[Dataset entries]
####
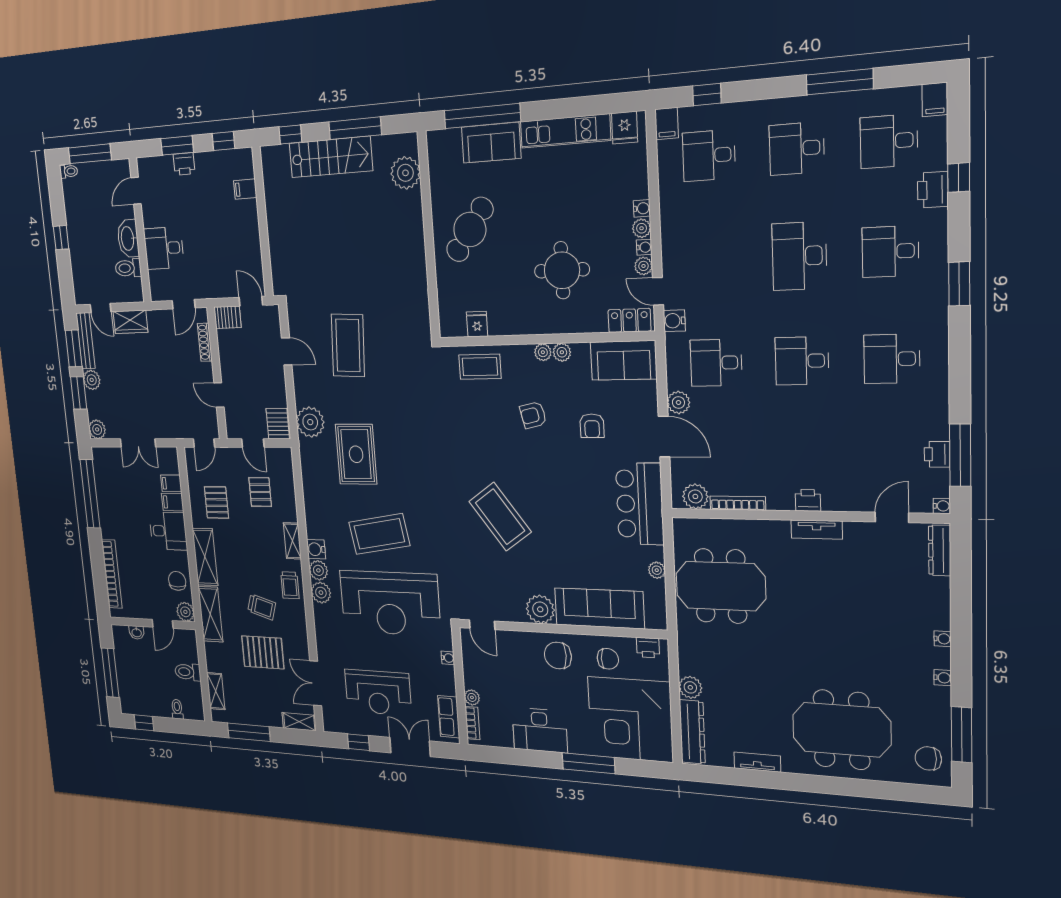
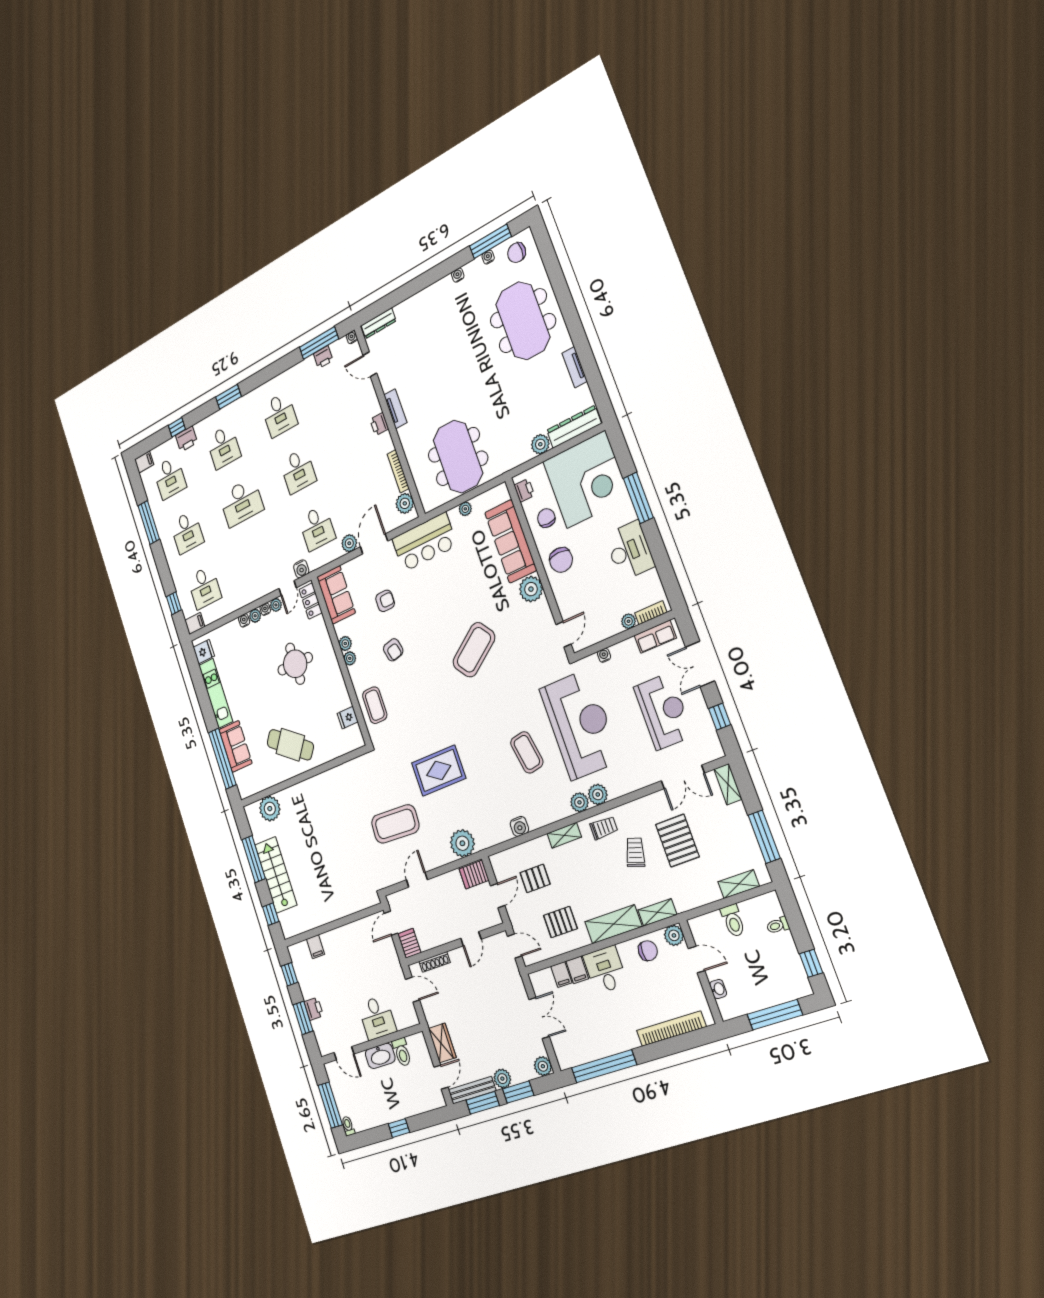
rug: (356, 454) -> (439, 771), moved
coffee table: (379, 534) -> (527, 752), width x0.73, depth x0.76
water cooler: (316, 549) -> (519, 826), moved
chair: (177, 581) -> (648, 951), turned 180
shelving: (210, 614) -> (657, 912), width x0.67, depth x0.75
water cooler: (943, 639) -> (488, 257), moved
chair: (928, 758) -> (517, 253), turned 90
####
Since the pictures don't belong in the copy, copy only the rest of the entries above exactly.

• _TASK OUTPUT_
rug: (356, 454) -> (439, 771), moved
coffee table: (379, 534) -> (527, 752), width x0.73, depth x0.76
water cooler: (316, 549) -> (519, 826), moved
chair: (177, 581) -> (648, 951), turned 180
shelving: (210, 614) -> (657, 912), width x0.67, depth x0.75
water cooler: (943, 639) -> (488, 257), moved
chair: (928, 758) -> (517, 253), turned 90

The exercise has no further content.